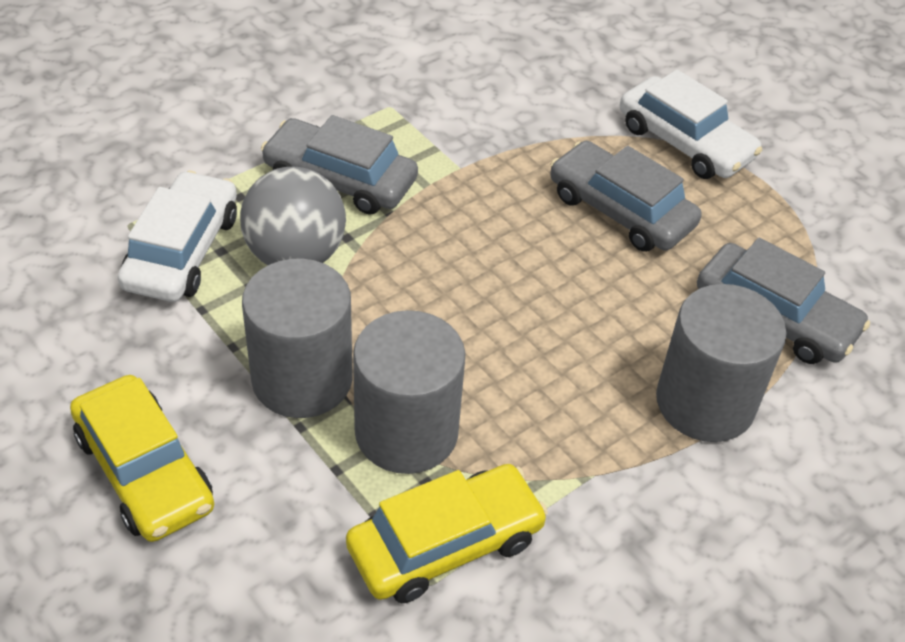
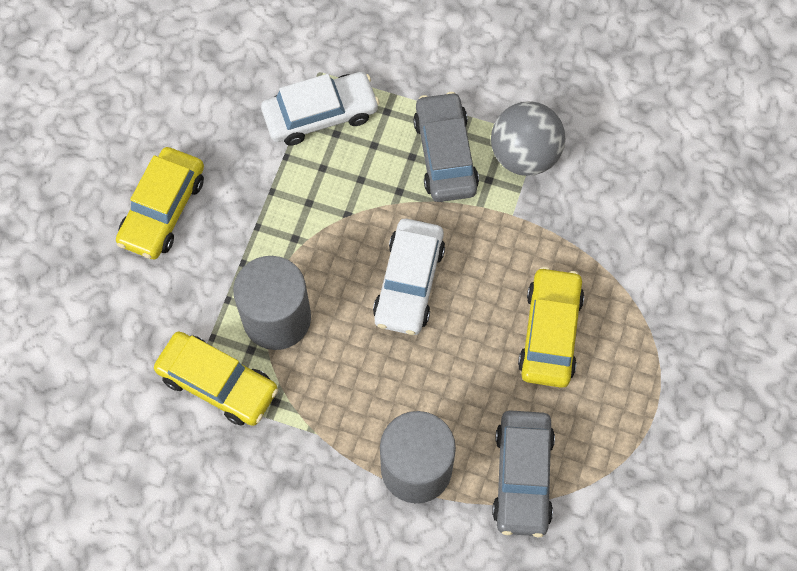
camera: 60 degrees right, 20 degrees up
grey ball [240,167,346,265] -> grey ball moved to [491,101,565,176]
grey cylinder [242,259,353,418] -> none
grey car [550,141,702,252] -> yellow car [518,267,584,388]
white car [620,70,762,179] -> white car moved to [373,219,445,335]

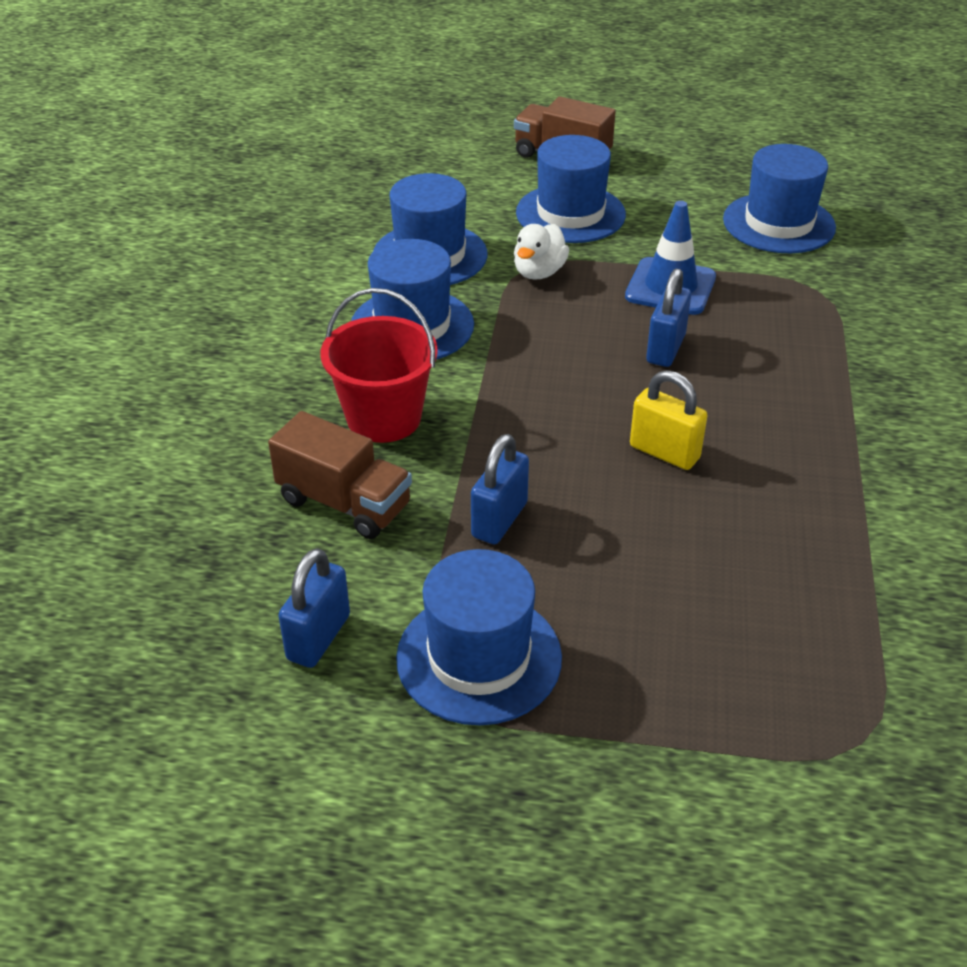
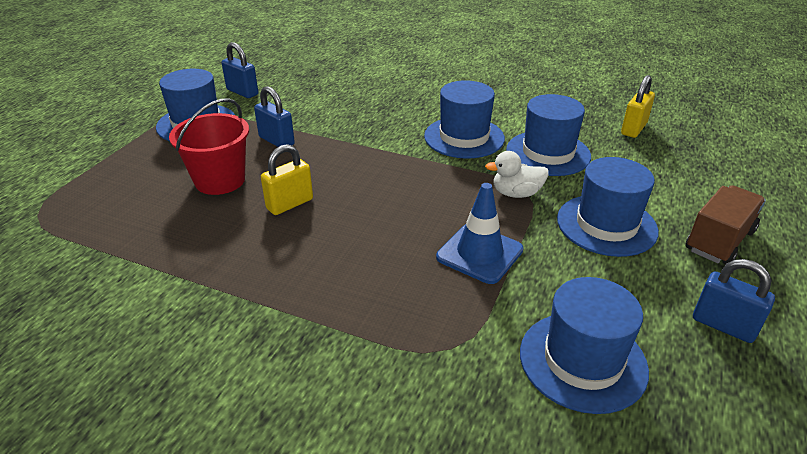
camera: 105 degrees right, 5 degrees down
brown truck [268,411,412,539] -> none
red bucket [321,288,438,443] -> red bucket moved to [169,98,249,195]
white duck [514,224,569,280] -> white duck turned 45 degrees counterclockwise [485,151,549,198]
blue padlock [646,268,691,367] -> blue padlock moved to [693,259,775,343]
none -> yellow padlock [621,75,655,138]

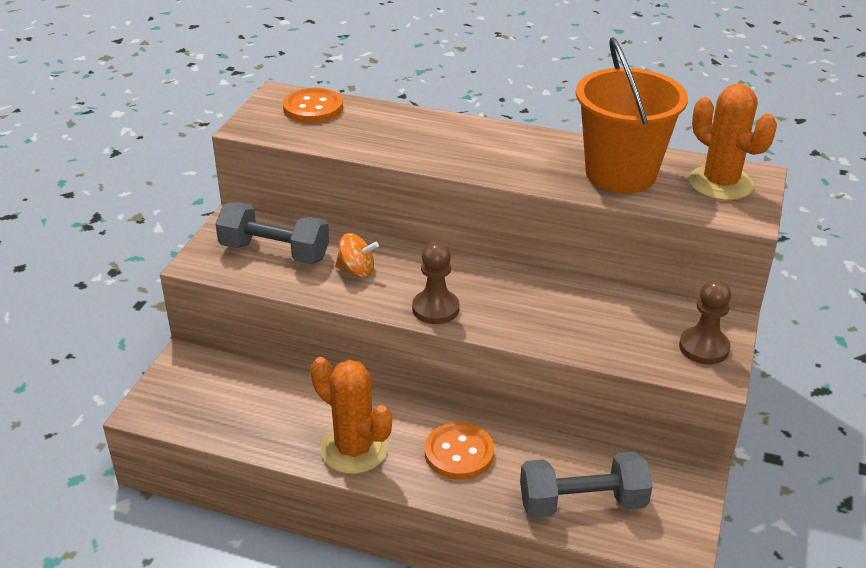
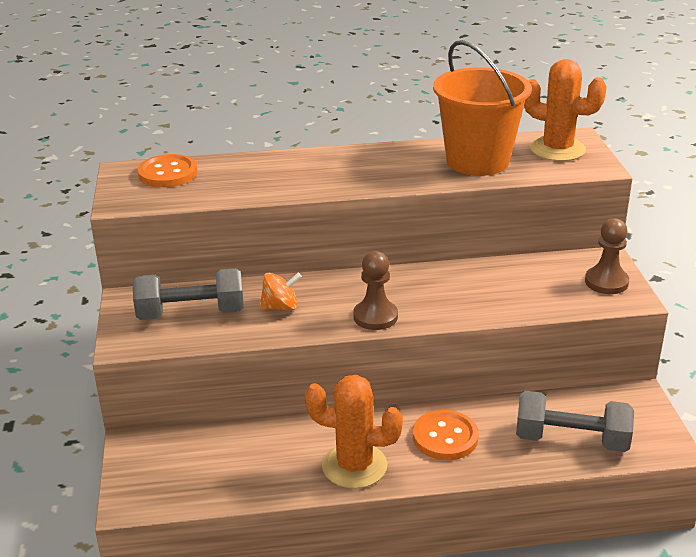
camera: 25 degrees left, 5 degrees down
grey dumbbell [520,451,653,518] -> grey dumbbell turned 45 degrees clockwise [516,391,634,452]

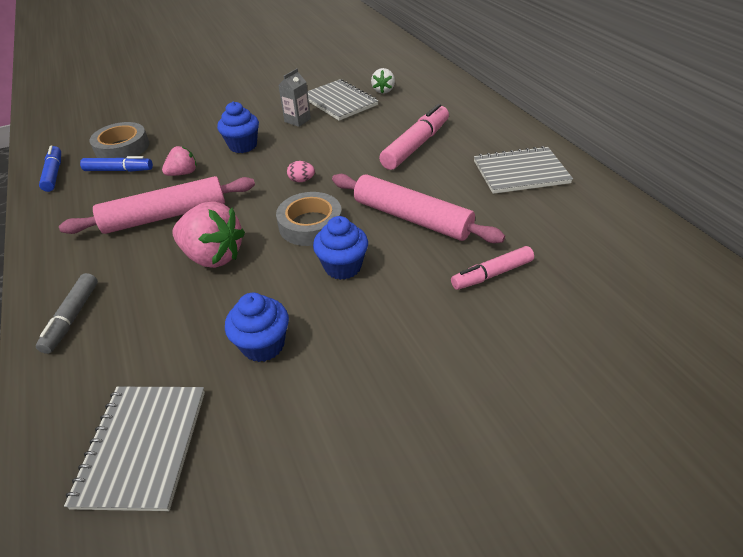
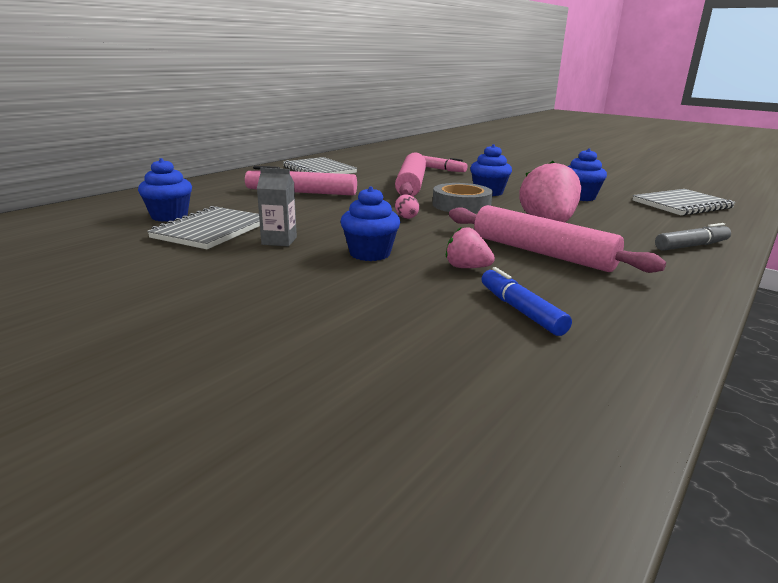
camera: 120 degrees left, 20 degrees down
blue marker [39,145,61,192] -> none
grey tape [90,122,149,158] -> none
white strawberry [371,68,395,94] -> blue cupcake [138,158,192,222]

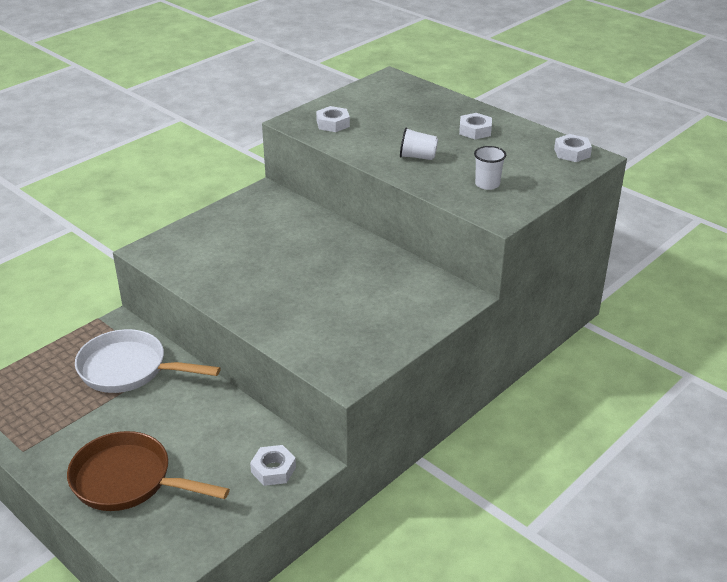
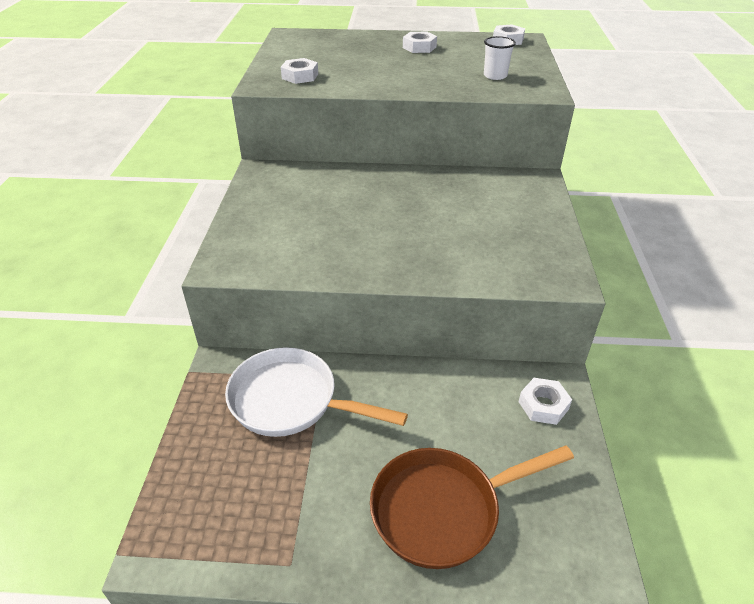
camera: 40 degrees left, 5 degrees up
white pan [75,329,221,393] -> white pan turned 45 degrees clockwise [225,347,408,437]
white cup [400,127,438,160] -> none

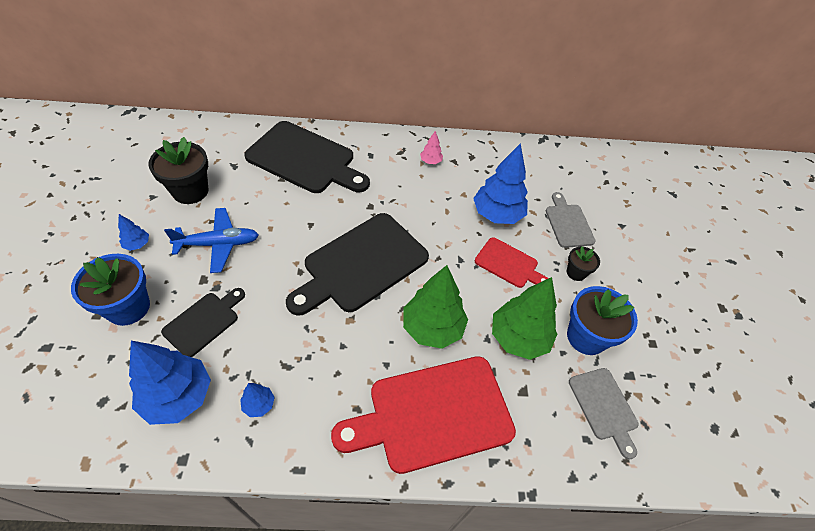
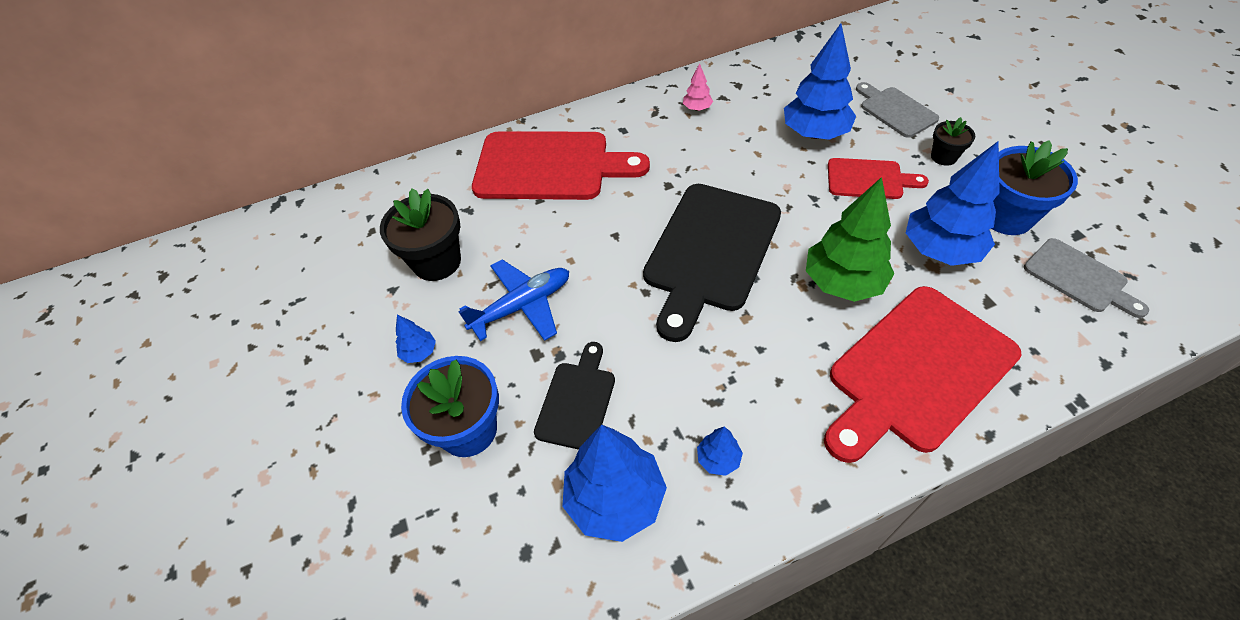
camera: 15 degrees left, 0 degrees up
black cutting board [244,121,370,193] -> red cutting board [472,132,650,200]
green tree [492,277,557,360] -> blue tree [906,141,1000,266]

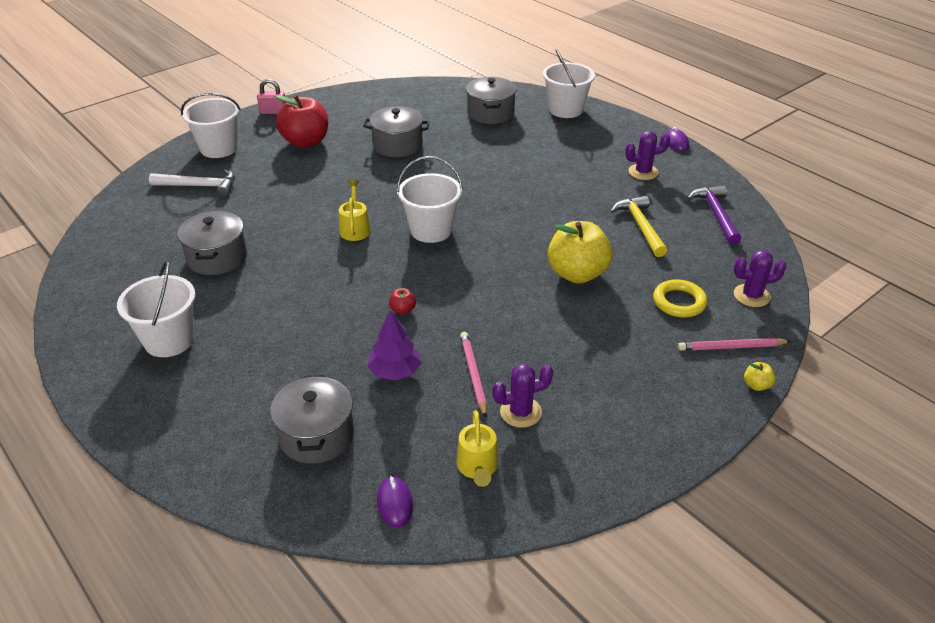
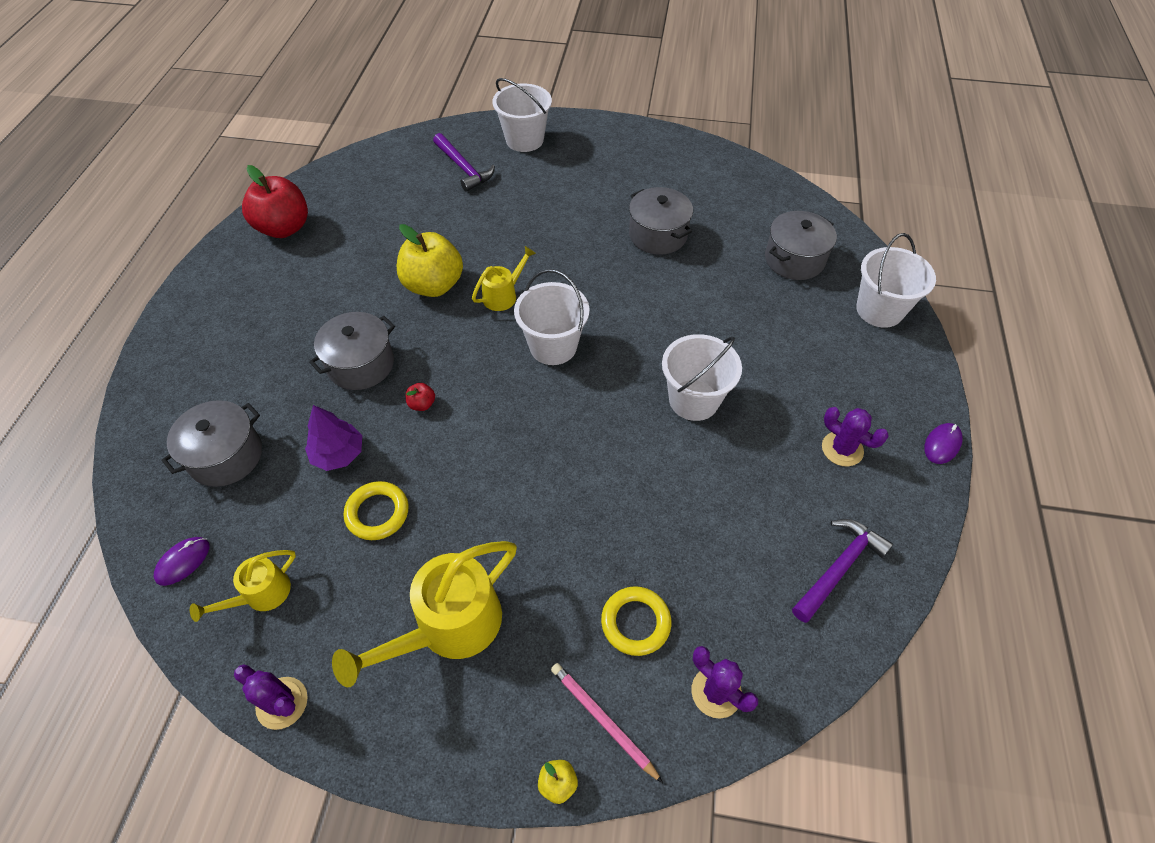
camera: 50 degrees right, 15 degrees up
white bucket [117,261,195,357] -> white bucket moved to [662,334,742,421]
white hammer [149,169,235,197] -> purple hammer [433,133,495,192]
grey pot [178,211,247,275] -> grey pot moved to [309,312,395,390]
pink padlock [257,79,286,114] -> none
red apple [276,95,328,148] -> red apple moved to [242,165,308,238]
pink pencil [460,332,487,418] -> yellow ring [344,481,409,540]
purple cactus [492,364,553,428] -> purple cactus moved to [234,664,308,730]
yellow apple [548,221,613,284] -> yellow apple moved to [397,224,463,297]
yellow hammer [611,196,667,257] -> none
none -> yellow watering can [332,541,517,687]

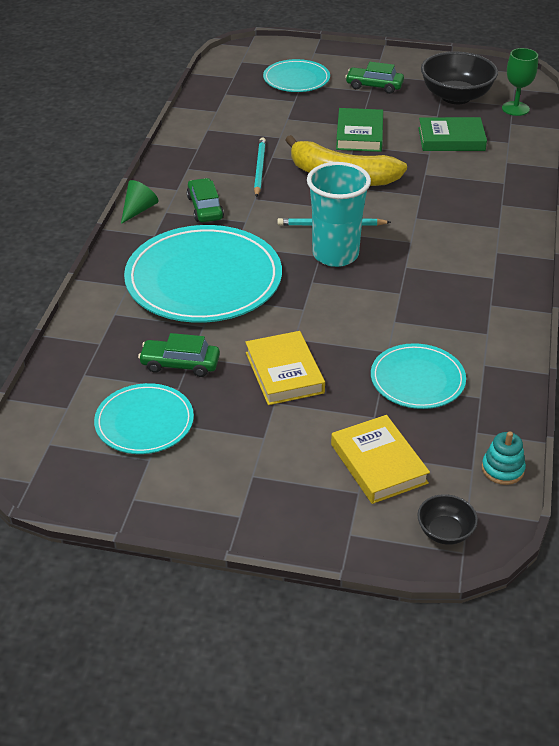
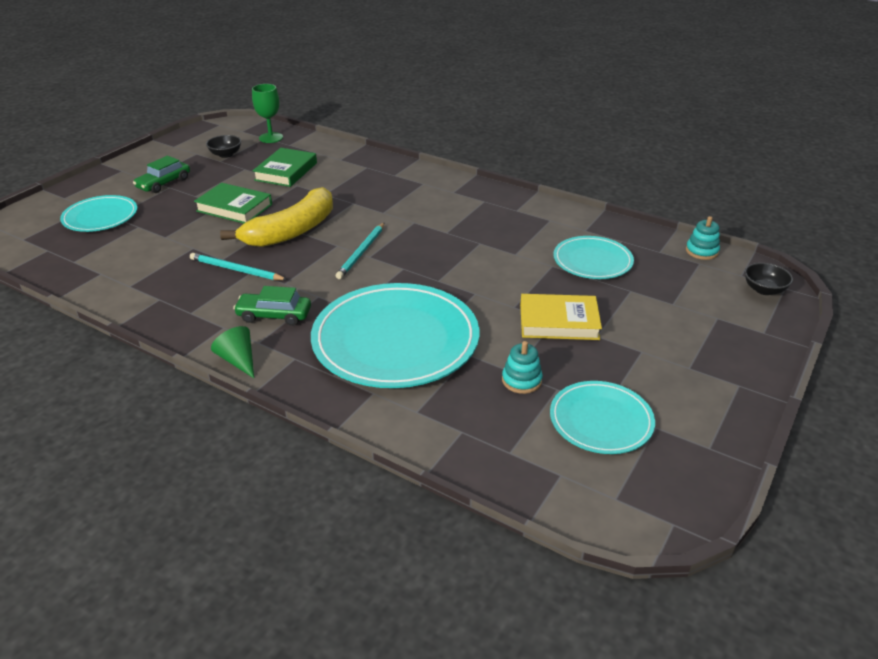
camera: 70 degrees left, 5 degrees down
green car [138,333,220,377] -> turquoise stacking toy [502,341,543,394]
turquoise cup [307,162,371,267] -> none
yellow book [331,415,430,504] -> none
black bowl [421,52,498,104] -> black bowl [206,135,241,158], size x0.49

※

__ASSIGNMENT__
Go through the material and copy each line in which the word "blue" occurs.

__YOUR RESPONSE__
blue padlock [646,268,691,367] -> blue padlock moved to [693,259,775,343]
blue marker [39,145,61,192] -> none
white strawberry [371,68,395,94] -> blue cupcake [138,158,192,222]
green tree [492,277,557,360] -> blue tree [906,141,1000,266]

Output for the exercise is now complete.